• TO DO
Of the lines in the data below, write out exactly those from the one holding "LCD2 pin VCC: none -> 3V3" through the one holding "TOF pin XSHUT: A0 -> D6", both included.

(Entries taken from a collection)
══════
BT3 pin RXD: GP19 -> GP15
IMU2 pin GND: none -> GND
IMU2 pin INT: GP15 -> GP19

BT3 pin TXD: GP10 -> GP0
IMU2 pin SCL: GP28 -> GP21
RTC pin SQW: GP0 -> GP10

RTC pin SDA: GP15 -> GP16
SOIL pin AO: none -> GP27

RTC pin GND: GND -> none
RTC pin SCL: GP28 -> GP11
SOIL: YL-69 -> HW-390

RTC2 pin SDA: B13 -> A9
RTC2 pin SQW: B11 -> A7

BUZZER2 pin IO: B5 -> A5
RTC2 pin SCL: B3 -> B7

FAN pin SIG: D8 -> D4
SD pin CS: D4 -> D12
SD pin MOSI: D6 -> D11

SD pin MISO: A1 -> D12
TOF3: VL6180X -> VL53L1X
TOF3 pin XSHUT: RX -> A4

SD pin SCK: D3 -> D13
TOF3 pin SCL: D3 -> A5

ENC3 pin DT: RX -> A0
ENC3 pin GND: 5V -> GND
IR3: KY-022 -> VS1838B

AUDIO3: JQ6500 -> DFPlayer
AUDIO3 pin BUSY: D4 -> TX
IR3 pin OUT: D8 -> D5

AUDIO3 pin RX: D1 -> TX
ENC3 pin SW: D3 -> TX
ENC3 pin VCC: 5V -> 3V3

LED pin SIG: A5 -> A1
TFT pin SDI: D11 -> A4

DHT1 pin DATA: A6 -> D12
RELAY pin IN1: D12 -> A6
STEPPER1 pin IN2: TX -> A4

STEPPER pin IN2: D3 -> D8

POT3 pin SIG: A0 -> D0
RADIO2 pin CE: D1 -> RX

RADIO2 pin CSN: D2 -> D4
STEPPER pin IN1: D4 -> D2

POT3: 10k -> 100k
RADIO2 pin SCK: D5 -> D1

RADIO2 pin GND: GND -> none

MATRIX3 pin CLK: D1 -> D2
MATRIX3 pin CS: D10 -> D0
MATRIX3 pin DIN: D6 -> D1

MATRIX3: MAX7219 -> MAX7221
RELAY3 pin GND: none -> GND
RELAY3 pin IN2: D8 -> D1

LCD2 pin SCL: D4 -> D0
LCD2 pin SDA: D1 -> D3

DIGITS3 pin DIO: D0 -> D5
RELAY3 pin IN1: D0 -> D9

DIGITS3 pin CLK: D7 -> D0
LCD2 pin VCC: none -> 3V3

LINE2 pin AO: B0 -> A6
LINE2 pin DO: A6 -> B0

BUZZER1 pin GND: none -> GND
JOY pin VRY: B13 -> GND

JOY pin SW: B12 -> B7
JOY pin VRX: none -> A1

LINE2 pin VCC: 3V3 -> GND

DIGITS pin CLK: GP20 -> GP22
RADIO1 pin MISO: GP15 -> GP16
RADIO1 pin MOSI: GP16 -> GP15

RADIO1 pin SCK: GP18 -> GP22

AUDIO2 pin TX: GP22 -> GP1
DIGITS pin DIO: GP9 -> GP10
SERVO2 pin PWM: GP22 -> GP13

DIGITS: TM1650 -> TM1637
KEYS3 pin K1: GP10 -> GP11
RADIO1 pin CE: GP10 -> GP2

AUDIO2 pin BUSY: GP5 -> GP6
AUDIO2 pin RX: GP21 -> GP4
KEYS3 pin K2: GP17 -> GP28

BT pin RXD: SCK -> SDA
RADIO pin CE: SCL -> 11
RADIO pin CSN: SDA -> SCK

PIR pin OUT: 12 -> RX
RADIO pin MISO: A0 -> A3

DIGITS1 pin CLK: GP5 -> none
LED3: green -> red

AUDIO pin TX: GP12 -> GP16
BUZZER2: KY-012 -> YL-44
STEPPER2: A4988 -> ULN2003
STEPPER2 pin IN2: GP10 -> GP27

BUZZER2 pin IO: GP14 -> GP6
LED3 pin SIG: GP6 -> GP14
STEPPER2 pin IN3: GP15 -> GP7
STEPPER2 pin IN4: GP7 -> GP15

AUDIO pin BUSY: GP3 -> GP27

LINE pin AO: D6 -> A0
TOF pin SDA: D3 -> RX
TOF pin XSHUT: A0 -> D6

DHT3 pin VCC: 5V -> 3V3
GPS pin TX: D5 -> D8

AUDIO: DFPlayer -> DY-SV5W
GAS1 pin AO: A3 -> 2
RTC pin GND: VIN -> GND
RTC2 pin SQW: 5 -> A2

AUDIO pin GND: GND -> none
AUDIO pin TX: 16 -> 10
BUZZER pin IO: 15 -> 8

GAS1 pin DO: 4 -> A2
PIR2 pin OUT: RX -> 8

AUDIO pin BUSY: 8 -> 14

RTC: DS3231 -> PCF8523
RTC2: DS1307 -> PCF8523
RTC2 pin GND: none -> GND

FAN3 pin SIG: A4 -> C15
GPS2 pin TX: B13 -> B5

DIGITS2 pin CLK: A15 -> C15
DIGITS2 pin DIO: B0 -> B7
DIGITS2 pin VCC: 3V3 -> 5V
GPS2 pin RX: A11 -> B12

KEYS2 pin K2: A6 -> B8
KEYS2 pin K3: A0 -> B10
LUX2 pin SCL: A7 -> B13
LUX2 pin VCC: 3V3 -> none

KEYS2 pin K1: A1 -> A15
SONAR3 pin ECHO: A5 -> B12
══════
• RESULT OF THE EXERCISE
LCD2 pin VCC: none -> 3V3

LINE2 pin AO: B0 -> A6
LINE2 pin DO: A6 -> B0

BUZZER1 pin GND: none -> GND
JOY pin VRY: B13 -> GND

JOY pin SW: B12 -> B7
JOY pin VRX: none -> A1

LINE2 pin VCC: 3V3 -> GND

DIGITS pin CLK: GP20 -> GP22
RADIO1 pin MISO: GP15 -> GP16
RADIO1 pin MOSI: GP16 -> GP15

RADIO1 pin SCK: GP18 -> GP22

AUDIO2 pin TX: GP22 -> GP1
DIGITS pin DIO: GP9 -> GP10
SERVO2 pin PWM: GP22 -> GP13

DIGITS: TM1650 -> TM1637
KEYS3 pin K1: GP10 -> GP11
RADIO1 pin CE: GP10 -> GP2

AUDIO2 pin BUSY: GP5 -> GP6
AUDIO2 pin RX: GP21 -> GP4
KEYS3 pin K2: GP17 -> GP28

BT pin RXD: SCK -> SDA
RADIO pin CE: SCL -> 11
RADIO pin CSN: SDA -> SCK

PIR pin OUT: 12 -> RX
RADIO pin MISO: A0 -> A3

DIGITS1 pin CLK: GP5 -> none
LED3: green -> red

AUDIO pin TX: GP12 -> GP16
BUZZER2: KY-012 -> YL-44
STEPPER2: A4988 -> ULN2003
STEPPER2 pin IN2: GP10 -> GP27

BUZZER2 pin IO: GP14 -> GP6
LED3 pin SIG: GP6 -> GP14
STEPPER2 pin IN3: GP15 -> GP7
STEPPER2 pin IN4: GP7 -> GP15

AUDIO pin BUSY: GP3 -> GP27

LINE pin AO: D6 -> A0
TOF pin SDA: D3 -> RX
TOF pin XSHUT: A0 -> D6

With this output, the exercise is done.